RECORDED DATA section start

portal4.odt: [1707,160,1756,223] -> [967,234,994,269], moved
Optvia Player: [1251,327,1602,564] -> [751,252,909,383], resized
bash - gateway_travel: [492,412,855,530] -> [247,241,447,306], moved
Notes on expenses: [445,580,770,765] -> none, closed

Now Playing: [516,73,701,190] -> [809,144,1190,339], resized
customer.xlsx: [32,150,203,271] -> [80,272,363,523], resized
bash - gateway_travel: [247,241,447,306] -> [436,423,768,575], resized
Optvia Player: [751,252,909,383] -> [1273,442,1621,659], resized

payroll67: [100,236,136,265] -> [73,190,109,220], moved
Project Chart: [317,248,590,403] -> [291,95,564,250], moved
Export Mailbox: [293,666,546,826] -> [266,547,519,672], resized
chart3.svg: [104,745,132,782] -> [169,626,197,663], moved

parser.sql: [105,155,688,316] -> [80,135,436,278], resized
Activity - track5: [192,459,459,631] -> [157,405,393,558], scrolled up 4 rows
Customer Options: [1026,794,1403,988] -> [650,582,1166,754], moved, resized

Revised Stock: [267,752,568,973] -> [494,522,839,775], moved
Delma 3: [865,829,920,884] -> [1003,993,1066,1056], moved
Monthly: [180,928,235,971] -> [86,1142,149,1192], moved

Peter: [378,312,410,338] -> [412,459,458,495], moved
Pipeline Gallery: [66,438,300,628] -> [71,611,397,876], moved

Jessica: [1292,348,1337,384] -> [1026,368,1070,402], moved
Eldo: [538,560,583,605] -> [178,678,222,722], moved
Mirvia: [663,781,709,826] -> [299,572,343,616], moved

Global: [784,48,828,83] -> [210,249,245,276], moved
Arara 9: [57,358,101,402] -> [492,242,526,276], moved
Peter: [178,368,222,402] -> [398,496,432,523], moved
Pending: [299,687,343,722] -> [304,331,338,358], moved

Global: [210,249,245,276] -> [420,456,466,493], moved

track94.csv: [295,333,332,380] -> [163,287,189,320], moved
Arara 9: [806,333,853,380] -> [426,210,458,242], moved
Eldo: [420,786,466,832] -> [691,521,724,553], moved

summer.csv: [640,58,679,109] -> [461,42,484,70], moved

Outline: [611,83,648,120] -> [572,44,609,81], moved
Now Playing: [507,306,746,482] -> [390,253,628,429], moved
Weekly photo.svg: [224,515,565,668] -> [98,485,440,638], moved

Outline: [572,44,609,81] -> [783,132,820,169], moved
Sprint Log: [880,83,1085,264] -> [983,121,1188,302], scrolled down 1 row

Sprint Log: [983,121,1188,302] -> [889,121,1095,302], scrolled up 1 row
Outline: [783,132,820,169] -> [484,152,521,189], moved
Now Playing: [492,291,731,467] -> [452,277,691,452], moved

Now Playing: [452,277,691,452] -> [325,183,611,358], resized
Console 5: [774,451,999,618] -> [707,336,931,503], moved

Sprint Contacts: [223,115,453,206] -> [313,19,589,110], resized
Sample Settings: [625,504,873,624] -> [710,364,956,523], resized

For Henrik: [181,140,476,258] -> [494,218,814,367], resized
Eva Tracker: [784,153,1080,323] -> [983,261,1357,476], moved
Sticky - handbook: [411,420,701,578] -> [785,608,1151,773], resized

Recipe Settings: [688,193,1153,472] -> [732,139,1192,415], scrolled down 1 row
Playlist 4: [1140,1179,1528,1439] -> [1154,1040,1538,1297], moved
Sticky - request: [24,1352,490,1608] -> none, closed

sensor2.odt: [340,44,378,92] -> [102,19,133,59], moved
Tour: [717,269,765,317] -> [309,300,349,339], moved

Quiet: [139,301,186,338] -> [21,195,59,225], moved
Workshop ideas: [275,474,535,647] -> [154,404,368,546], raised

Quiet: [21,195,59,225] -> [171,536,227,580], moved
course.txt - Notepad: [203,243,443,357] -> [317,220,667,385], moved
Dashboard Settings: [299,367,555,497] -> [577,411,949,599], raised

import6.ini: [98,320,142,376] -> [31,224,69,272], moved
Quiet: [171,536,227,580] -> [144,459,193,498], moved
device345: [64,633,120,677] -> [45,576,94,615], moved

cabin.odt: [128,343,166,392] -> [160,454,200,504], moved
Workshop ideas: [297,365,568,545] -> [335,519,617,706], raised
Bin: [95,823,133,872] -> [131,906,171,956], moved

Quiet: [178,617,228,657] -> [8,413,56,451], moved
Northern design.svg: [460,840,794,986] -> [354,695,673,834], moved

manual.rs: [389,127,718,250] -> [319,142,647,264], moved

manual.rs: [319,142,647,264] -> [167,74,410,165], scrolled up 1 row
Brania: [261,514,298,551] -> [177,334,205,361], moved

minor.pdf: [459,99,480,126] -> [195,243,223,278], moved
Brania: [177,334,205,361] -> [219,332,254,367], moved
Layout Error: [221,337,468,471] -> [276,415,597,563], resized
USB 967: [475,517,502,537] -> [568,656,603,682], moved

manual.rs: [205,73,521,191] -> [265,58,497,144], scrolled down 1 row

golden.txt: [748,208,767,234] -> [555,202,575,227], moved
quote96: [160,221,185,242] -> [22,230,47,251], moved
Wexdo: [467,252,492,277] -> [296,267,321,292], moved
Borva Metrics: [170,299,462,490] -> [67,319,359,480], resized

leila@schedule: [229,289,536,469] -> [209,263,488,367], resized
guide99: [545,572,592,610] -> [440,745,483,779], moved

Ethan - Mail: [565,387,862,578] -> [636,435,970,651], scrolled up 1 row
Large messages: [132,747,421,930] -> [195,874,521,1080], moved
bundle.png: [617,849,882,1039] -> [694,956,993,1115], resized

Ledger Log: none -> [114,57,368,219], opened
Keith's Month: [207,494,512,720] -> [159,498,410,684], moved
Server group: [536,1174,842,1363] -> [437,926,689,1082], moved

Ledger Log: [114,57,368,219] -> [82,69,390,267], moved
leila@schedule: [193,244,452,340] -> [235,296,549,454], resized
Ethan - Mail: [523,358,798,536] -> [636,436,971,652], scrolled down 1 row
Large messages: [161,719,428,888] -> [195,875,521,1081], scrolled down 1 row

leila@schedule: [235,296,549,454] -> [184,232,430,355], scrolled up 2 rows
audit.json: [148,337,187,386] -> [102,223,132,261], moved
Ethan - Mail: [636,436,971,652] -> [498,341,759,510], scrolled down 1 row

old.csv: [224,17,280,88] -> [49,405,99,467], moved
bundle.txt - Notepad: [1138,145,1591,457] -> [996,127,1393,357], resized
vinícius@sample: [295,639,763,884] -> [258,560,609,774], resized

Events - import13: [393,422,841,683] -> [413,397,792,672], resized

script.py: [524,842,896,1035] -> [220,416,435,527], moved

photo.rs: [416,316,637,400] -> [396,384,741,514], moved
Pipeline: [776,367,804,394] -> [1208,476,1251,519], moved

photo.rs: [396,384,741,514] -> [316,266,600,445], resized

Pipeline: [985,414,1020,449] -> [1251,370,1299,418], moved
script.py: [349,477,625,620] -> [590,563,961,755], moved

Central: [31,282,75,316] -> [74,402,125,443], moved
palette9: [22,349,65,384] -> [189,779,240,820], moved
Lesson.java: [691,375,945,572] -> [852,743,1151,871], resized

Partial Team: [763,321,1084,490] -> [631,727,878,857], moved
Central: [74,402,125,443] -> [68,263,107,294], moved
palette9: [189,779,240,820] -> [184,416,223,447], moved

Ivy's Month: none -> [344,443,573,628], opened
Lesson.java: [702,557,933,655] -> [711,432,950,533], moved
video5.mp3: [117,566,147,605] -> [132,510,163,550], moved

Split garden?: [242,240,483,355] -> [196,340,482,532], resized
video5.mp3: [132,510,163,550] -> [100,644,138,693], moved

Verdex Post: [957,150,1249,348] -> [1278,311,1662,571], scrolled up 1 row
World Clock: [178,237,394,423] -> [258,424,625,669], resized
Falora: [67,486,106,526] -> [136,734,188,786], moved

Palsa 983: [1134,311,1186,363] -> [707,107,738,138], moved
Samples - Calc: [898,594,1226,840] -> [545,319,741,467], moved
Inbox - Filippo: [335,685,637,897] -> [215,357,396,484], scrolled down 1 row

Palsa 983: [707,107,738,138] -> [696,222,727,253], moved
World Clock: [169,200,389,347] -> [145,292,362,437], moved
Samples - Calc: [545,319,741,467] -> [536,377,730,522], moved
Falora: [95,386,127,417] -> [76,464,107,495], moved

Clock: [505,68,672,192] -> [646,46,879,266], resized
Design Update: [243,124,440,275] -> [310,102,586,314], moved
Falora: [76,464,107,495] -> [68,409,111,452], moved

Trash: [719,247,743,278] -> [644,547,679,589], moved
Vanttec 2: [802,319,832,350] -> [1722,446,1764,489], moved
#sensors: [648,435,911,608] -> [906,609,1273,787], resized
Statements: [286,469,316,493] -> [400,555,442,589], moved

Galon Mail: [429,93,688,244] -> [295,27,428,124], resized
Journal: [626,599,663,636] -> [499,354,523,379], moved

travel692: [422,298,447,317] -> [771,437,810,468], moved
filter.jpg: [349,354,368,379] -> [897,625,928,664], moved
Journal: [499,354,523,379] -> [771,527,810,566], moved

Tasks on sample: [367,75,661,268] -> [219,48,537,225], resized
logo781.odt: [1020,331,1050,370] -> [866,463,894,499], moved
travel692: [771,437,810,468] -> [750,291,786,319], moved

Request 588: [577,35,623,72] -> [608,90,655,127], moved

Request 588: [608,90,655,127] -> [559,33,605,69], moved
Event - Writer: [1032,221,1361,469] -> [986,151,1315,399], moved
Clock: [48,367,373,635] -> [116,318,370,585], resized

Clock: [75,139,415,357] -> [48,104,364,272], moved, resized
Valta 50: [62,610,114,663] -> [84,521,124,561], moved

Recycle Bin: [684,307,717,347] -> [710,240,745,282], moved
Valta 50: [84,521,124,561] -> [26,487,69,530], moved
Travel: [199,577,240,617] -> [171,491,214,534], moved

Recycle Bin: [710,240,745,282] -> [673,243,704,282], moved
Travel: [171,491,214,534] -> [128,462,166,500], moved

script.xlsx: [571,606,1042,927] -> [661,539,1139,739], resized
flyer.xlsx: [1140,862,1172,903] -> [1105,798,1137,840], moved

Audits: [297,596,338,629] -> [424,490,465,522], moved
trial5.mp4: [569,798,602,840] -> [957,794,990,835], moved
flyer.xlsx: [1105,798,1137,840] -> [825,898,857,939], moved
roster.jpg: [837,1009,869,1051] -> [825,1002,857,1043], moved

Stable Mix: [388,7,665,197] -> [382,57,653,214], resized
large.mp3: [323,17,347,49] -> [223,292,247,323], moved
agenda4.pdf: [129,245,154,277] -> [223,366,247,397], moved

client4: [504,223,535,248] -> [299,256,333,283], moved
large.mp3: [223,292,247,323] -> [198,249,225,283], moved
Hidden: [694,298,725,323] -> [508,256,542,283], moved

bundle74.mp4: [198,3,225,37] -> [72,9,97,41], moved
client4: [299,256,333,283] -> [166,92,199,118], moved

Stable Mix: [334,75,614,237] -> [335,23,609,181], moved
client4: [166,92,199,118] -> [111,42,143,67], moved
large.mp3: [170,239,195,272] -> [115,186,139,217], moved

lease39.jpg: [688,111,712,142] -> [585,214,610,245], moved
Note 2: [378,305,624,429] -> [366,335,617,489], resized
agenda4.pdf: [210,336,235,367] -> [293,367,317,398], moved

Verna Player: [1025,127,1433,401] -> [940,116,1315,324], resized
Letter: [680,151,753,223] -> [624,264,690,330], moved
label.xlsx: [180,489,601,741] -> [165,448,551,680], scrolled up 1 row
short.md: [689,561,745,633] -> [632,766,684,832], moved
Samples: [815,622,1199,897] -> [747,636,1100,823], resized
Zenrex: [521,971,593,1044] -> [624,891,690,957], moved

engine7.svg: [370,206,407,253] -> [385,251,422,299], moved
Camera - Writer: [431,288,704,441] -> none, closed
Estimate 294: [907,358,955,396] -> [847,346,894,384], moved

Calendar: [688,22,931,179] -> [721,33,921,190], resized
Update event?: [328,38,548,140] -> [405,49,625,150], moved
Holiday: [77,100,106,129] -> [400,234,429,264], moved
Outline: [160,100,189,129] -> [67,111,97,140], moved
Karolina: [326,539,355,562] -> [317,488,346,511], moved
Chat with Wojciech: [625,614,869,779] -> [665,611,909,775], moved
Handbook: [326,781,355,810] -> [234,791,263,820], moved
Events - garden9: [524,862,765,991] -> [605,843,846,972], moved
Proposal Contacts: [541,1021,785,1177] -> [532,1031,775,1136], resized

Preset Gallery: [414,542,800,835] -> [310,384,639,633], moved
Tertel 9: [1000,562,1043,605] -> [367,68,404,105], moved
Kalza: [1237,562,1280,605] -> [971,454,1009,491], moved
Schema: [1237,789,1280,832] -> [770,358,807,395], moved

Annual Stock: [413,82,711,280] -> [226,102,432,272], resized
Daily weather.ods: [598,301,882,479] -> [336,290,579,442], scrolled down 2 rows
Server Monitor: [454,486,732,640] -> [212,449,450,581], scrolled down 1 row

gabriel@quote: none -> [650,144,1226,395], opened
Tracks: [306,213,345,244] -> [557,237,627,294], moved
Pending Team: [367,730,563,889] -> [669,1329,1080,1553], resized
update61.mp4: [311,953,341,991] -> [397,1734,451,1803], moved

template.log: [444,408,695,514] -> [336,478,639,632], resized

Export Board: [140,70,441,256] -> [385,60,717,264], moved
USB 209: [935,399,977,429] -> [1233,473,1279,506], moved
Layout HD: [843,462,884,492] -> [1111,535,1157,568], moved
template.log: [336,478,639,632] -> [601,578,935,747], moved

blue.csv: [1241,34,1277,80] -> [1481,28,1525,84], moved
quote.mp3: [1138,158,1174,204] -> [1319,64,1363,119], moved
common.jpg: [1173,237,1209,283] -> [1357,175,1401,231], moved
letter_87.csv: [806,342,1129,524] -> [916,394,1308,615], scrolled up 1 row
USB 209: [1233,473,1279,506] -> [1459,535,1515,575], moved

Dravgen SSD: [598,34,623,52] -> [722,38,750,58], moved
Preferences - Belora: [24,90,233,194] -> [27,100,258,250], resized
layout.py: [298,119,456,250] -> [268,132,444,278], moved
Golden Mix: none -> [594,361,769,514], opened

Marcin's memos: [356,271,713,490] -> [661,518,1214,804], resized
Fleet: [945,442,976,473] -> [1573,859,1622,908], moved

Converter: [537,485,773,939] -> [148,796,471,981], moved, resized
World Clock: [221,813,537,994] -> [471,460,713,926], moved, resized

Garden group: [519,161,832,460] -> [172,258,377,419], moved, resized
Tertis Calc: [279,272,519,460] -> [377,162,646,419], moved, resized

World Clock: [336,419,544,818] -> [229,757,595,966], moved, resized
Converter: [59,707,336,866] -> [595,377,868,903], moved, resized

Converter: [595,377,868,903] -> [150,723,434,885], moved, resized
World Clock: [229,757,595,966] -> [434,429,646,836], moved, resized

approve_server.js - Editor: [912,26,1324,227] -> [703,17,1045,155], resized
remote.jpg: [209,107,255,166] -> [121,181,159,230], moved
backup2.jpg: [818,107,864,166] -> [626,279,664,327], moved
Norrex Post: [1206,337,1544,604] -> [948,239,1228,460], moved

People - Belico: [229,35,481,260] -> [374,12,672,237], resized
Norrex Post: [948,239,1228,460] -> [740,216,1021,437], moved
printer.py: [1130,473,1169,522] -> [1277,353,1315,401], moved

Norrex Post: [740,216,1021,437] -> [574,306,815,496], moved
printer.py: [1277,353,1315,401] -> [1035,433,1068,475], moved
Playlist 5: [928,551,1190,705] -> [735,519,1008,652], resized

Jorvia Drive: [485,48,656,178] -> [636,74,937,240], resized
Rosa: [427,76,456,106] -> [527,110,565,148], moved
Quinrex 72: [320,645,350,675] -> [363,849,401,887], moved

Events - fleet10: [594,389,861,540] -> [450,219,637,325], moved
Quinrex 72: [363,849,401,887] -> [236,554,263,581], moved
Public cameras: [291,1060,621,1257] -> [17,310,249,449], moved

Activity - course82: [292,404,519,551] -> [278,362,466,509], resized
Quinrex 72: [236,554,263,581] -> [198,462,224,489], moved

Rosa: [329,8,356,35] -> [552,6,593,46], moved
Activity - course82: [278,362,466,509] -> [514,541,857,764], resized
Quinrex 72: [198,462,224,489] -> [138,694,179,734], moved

RECORDED DATA section end

▶ WHAT YOU HAVE TO DO
Each line of the data above containing the string "Player" is to be copied.

▶ ANSWER BELOW
Optvia Player: [1251,327,1602,564] -> [751,252,909,383], resized
Optvia Player: [751,252,909,383] -> [1273,442,1621,659], resized
Verna Player: [1025,127,1433,401] -> [940,116,1315,324], resized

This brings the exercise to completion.